• _Task description_
Find the line below that contains "LCD1: LCD2004 -> LCD1602". Transcribe it and every line after it exactly, adding nothing.

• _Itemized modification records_
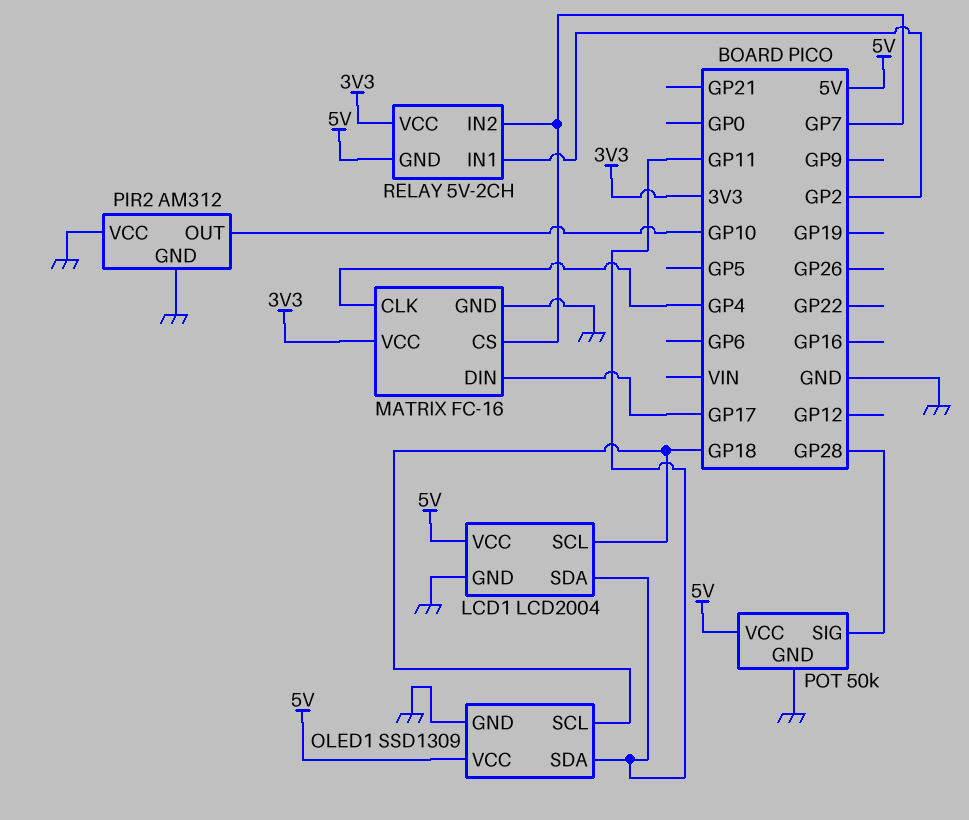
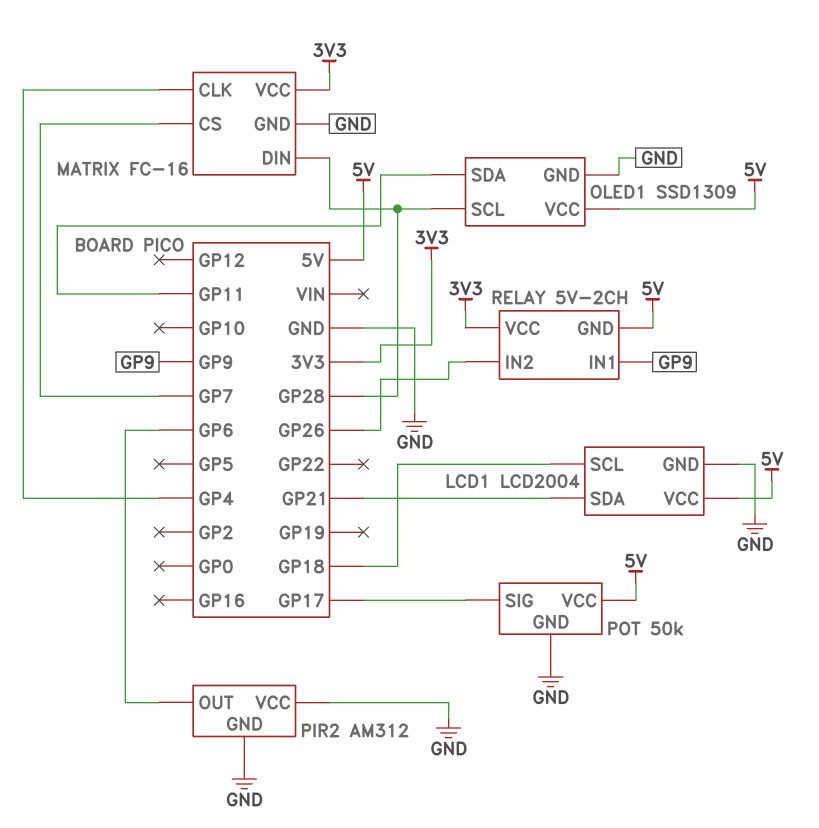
LCD1 pin SDA: GP11 -> GP21
MATRIX pin DIN: GP17 -> GP28
OLED1 pin SCL: GP18 -> GP28
PIR2 pin OUT: GP10 -> GP6
POT pin SIG: GP28 -> GP17
RELAY pin IN1: GP2 -> GP9
RELAY pin IN2: GP7 -> GP26

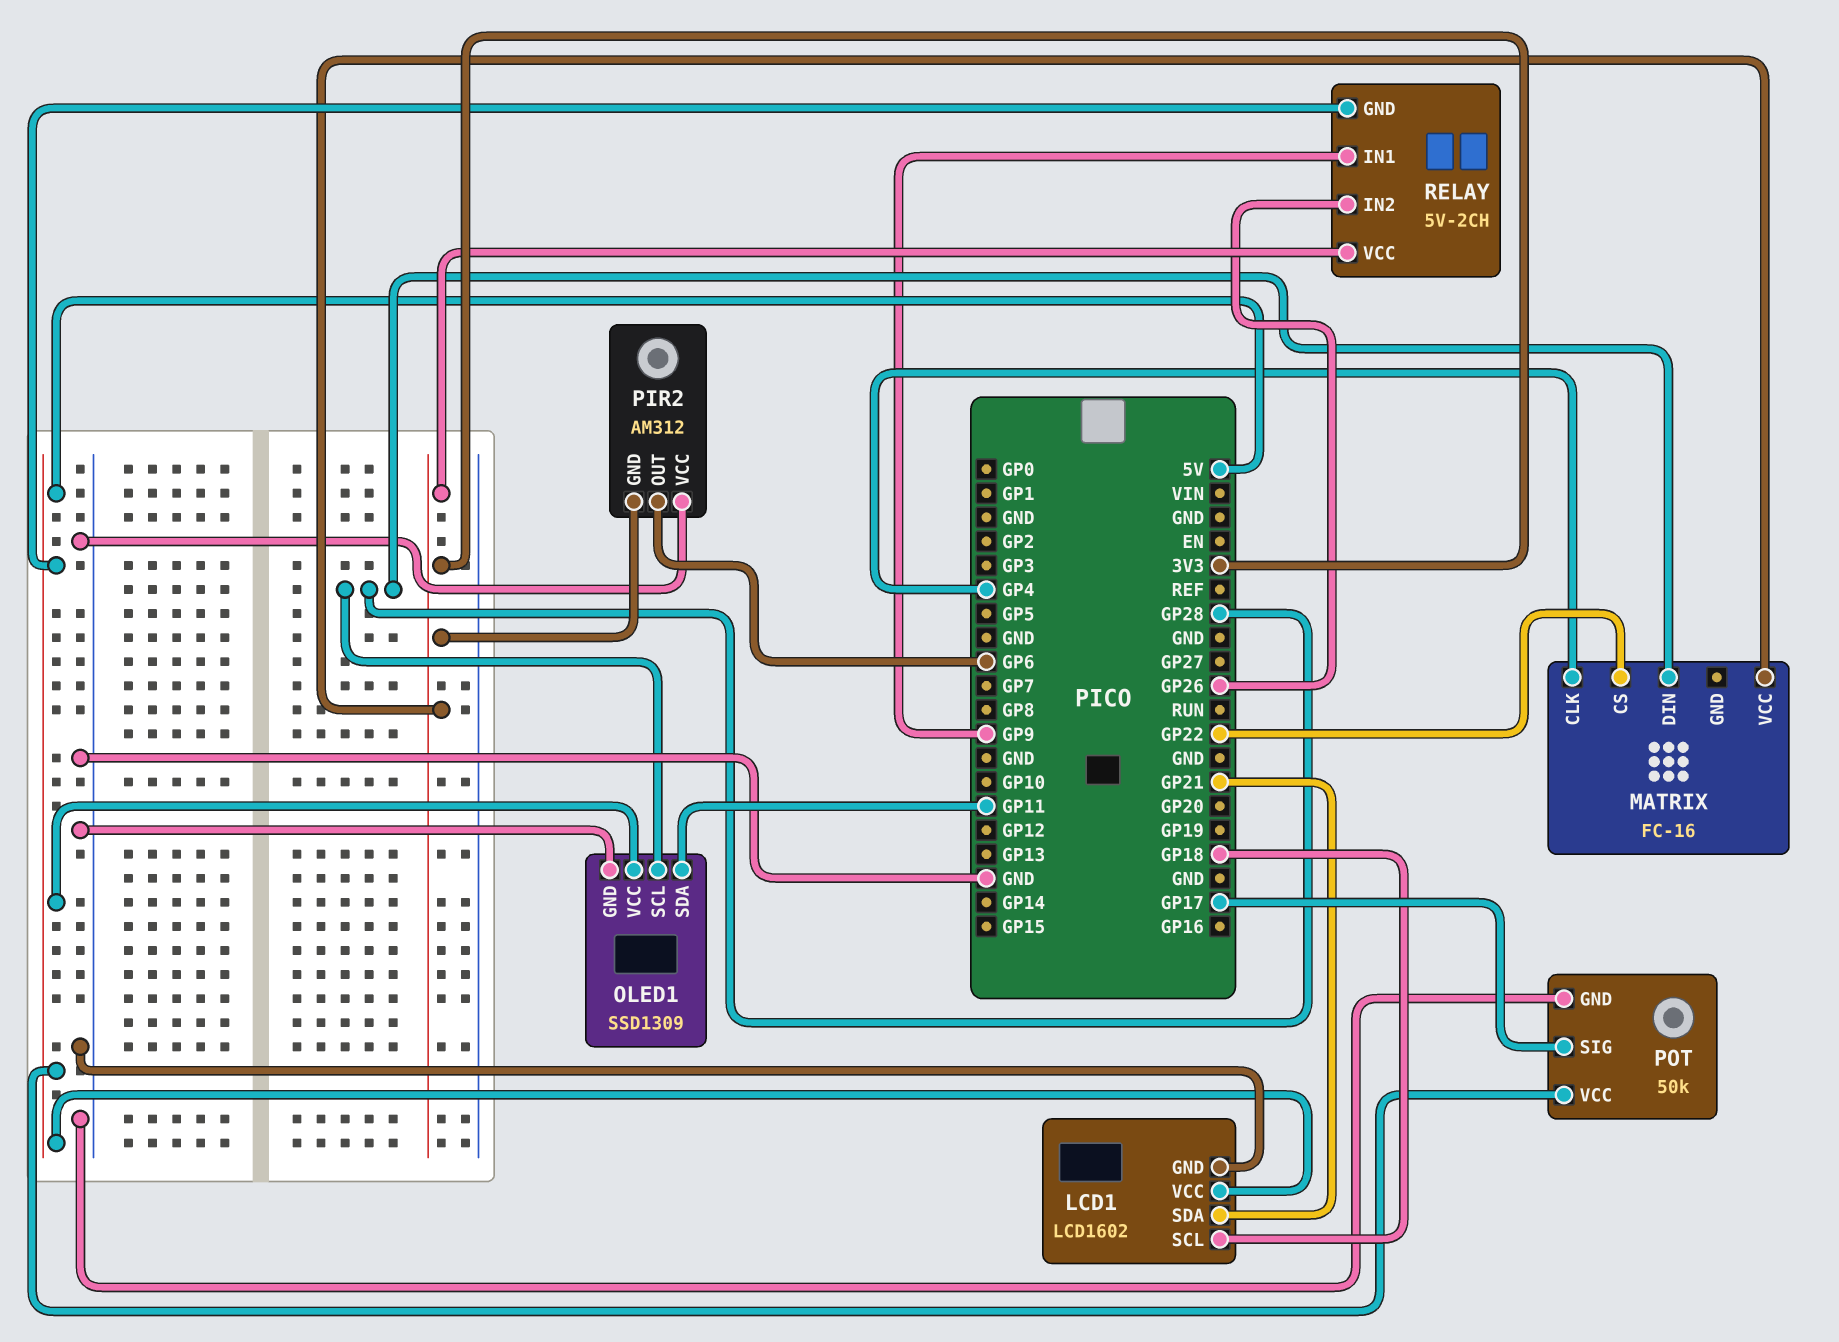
LCD1: LCD2004 -> LCD1602
MATRIX pin CS: GP7 -> GP22
MATRIX pin GND: GND -> none
PIR2 pin GND: GND -> 3V3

• _Answer box_
LCD1: LCD2004 -> LCD1602
MATRIX pin CS: GP7 -> GP22
MATRIX pin GND: GND -> none
PIR2 pin GND: GND -> 3V3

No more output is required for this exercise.